**EXERCISE DETAILS**:
Looking through the listing that follows, count the lines that contain "drum" and give only that number.

⟨

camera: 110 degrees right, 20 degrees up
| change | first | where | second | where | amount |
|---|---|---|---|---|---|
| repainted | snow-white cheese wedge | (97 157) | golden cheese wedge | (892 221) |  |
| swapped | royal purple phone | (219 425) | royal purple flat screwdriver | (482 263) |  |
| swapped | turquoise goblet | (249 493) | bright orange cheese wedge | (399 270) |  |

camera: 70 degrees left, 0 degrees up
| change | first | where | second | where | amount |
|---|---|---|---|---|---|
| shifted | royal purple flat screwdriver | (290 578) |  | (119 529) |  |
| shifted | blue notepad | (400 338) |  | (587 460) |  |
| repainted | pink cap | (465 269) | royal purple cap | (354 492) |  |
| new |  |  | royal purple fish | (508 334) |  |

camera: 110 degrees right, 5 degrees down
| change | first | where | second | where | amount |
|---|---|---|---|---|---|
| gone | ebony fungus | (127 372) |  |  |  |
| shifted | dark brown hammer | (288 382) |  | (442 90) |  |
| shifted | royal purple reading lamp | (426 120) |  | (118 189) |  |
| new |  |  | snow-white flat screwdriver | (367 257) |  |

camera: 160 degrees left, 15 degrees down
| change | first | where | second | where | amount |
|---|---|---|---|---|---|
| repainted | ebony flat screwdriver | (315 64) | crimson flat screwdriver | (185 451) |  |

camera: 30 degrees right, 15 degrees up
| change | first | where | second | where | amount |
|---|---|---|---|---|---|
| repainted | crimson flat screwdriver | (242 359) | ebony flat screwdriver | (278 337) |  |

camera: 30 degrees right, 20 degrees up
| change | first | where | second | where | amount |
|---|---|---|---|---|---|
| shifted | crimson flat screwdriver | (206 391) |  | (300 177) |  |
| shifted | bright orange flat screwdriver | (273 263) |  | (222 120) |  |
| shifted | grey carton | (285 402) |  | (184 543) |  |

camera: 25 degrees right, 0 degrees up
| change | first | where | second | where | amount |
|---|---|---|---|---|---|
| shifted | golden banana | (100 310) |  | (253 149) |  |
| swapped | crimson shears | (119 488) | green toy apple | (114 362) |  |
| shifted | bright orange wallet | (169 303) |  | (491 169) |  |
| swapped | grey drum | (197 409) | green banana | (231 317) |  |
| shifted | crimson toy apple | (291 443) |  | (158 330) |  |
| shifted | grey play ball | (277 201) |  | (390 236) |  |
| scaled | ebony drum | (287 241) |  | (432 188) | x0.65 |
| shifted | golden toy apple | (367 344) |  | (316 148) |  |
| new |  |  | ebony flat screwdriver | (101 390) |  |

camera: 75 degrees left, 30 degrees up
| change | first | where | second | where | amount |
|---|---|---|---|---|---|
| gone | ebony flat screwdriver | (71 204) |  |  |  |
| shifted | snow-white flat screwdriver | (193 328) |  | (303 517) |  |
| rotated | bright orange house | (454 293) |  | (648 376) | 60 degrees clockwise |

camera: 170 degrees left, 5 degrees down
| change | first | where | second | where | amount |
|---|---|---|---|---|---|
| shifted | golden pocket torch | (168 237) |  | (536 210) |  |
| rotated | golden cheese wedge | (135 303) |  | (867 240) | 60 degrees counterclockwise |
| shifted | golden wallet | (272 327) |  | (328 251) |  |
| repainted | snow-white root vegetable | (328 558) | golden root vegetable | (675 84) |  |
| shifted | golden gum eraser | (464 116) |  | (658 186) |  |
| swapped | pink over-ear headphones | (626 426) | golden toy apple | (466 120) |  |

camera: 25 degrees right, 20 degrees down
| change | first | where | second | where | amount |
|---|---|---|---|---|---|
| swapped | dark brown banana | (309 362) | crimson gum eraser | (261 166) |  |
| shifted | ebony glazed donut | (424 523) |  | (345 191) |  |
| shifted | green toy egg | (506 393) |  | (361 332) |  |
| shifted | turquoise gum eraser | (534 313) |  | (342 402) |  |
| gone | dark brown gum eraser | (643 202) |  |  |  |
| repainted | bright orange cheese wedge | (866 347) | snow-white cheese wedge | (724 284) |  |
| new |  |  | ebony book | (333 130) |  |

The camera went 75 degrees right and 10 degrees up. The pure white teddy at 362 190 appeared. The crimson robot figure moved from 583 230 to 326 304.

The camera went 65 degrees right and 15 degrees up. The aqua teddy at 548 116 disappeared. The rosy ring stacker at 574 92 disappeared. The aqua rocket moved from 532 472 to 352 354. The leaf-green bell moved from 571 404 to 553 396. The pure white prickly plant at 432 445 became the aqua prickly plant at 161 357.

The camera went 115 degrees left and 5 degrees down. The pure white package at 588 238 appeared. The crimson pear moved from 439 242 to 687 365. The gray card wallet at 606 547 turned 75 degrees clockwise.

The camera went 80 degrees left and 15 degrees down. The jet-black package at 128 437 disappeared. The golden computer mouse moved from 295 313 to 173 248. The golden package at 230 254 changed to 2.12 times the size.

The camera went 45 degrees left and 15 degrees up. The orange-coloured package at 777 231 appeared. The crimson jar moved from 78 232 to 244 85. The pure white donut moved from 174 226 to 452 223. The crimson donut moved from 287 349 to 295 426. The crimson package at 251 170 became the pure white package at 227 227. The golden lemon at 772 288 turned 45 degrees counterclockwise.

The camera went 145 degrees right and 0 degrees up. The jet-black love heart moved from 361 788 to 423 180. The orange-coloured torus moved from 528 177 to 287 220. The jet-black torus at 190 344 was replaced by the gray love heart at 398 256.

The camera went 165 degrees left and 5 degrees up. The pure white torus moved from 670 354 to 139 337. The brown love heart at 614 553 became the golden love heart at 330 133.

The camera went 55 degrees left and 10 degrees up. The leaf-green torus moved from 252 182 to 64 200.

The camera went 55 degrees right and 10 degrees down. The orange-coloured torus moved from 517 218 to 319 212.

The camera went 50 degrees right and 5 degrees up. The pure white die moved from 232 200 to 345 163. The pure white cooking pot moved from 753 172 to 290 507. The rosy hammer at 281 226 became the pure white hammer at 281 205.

⟩

**PROBLEM SOLUTION**:
2